[Data extracted from a collection]

● ● ● ● ● ● ●

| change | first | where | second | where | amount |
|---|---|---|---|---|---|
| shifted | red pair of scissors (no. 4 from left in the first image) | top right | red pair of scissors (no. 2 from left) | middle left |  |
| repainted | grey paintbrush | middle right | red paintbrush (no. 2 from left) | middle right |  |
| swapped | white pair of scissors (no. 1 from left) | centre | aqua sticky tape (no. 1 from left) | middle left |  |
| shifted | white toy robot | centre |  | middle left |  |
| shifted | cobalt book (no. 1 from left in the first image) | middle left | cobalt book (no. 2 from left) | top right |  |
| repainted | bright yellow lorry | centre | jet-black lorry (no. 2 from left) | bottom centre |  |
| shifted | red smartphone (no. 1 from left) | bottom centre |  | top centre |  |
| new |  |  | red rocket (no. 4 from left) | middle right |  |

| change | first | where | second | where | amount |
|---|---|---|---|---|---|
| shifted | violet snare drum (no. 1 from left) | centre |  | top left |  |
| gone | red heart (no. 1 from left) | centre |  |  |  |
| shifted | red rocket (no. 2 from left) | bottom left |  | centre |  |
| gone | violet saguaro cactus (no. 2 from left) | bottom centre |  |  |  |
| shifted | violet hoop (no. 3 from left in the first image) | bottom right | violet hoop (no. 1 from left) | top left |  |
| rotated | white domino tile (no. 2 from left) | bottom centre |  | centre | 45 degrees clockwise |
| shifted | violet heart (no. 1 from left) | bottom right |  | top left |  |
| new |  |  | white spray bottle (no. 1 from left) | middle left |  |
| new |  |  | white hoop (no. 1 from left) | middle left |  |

● ● ● ● ● ● ●

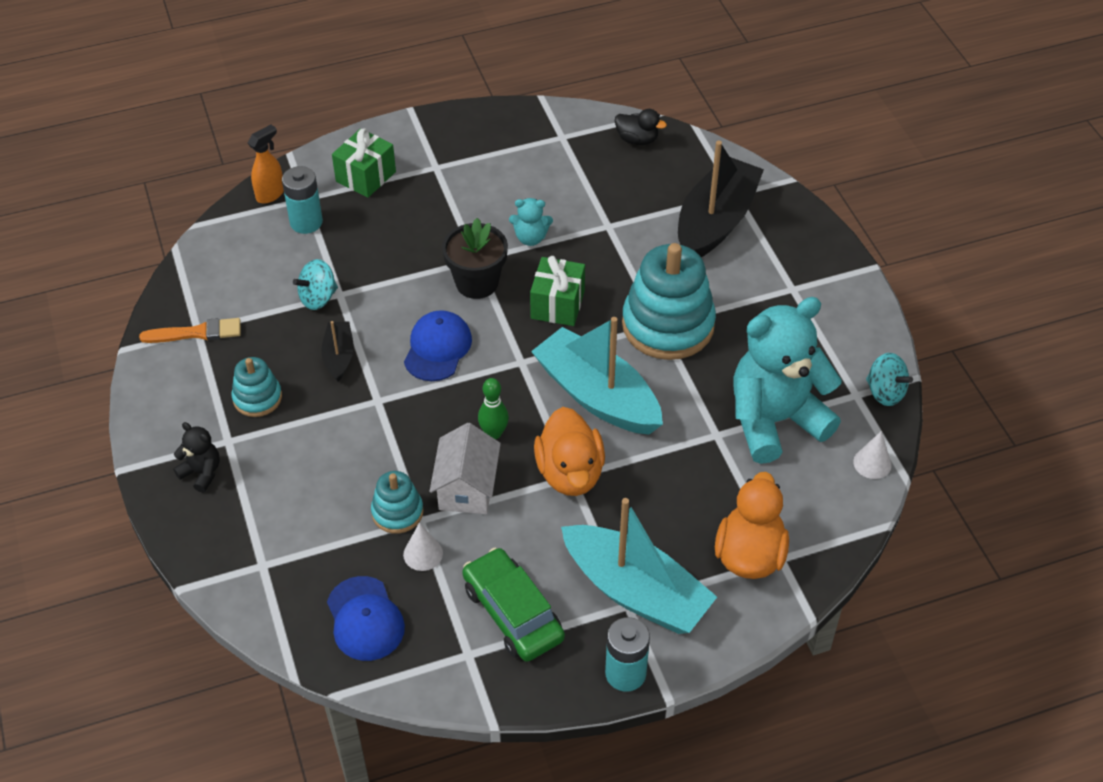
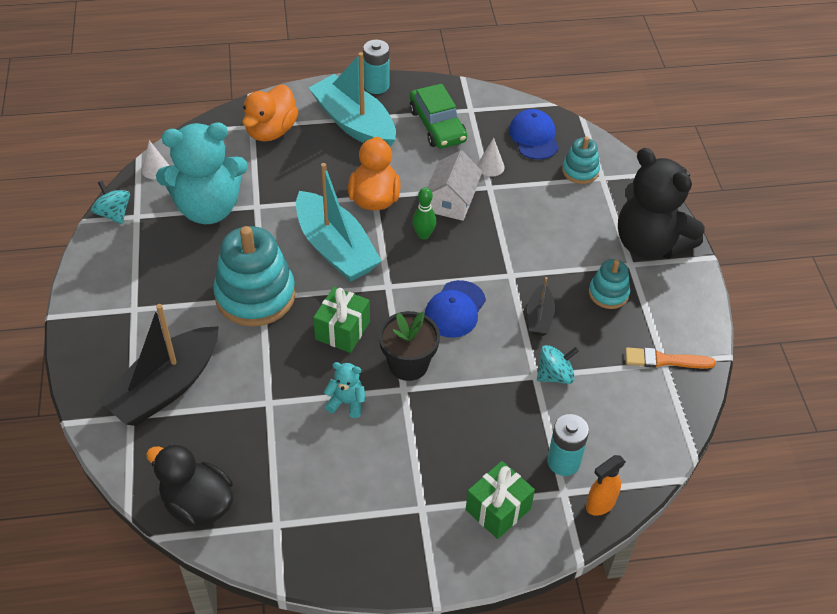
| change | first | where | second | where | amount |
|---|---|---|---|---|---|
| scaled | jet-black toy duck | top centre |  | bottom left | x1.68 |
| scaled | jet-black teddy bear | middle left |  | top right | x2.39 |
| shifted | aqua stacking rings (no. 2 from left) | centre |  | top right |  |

● ● ● ● ● ● ●

* Task to carry out
Print again the lines of the entries above that fall between the line holding "repainted | bright" and the line holding "red smartphone (no.", inclusive, exactly as they stand.

* Task result
| repainted | bright yellow lorry | centre | jet-black lorry (no. 2 from left) | bottom centre |  |
| shifted | red smartphone (no. 1 from left) | bottom centre |  | top centre |  |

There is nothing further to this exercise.